TASK GOAL ->
Word for word, retype the entire listing.

(DATA RECORDS begins)

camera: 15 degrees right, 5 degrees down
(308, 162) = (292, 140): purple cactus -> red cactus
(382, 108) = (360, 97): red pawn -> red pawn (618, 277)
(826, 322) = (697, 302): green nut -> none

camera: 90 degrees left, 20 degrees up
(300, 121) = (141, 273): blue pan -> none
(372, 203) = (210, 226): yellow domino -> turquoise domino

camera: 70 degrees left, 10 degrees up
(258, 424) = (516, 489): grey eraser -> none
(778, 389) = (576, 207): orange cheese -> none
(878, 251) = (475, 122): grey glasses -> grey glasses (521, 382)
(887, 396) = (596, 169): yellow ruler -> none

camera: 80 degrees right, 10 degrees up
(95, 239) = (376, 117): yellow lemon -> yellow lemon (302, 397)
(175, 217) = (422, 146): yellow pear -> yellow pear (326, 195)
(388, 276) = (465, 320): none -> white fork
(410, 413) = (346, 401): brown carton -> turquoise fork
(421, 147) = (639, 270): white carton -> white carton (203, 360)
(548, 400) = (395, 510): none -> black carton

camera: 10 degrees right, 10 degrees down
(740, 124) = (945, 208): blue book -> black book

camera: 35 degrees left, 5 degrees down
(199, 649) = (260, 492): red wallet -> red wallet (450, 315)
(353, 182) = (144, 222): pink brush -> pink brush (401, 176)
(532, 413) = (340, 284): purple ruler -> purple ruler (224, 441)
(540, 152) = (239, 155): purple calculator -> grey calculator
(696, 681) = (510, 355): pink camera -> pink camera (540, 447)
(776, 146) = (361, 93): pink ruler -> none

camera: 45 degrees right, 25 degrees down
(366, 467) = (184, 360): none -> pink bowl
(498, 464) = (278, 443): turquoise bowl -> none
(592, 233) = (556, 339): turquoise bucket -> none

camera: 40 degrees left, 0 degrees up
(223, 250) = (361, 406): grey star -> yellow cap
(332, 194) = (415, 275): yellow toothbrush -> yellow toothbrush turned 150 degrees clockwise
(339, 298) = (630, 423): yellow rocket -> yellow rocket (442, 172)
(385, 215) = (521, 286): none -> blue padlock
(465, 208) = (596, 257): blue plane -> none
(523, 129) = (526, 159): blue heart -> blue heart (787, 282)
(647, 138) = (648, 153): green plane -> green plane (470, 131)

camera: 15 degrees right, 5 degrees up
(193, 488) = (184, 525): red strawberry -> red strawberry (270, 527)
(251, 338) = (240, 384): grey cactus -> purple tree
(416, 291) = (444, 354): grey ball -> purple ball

(DATA RECORDS ends)

ANSWER TO THIS PROBLEM ->
camera: 15 degrees right, 5 degrees down
(308, 162) = (292, 140): purple cactus -> red cactus
(382, 108) = (360, 97): red pawn -> red pawn (618, 277)
(826, 322) = (697, 302): green nut -> none

camera: 90 degrees left, 20 degrees up
(300, 121) = (141, 273): blue pan -> none
(372, 203) = (210, 226): yellow domino -> turquoise domino

camera: 70 degrees left, 10 degrees up
(258, 424) = (516, 489): grey eraser -> none
(778, 389) = (576, 207): orange cheese -> none
(878, 251) = (475, 122): grey glasses -> grey glasses (521, 382)
(887, 396) = (596, 169): yellow ruler -> none

camera: 80 degrees right, 10 degrees up
(95, 239) = (376, 117): yellow lemon -> yellow lemon (302, 397)
(175, 217) = (422, 146): yellow pear -> yellow pear (326, 195)
(388, 276) = (465, 320): none -> white fork
(410, 413) = (346, 401): brown carton -> turquoise fork
(421, 147) = (639, 270): white carton -> white carton (203, 360)
(548, 400) = (395, 510): none -> black carton

camera: 10 degrees right, 10 degrees down
(740, 124) = (945, 208): blue book -> black book

camera: 35 degrees left, 5 degrees down
(199, 649) = (260, 492): red wallet -> red wallet (450, 315)
(353, 182) = (144, 222): pink brush -> pink brush (401, 176)
(532, 413) = (340, 284): purple ruler -> purple ruler (224, 441)
(540, 152) = (239, 155): purple calculator -> grey calculator
(696, 681) = (510, 355): pink camera -> pink camera (540, 447)
(776, 146) = (361, 93): pink ruler -> none

camera: 45 degrees right, 25 degrees down
(366, 467) = (184, 360): none -> pink bowl
(498, 464) = (278, 443): turquoise bowl -> none
(592, 233) = (556, 339): turquoise bucket -> none

camera: 40 degrees left, 0 degrees up
(223, 250) = (361, 406): grey star -> yellow cap
(332, 194) = (415, 275): yellow toothbrush -> yellow toothbrush turned 150 degrees clockwise
(339, 298) = (630, 423): yellow rocket -> yellow rocket (442, 172)
(385, 215) = (521, 286): none -> blue padlock
(465, 208) = (596, 257): blue plane -> none
(523, 129) = (526, 159): blue heart -> blue heart (787, 282)
(647, 138) = (648, 153): green plane -> green plane (470, 131)

camera: 15 degrees right, 5 degrees up
(193, 488) = (184, 525): red strawberry -> red strawberry (270, 527)
(251, 338) = (240, 384): grey cactus -> purple tree
(416, 291) = (444, 354): grey ball -> purple ball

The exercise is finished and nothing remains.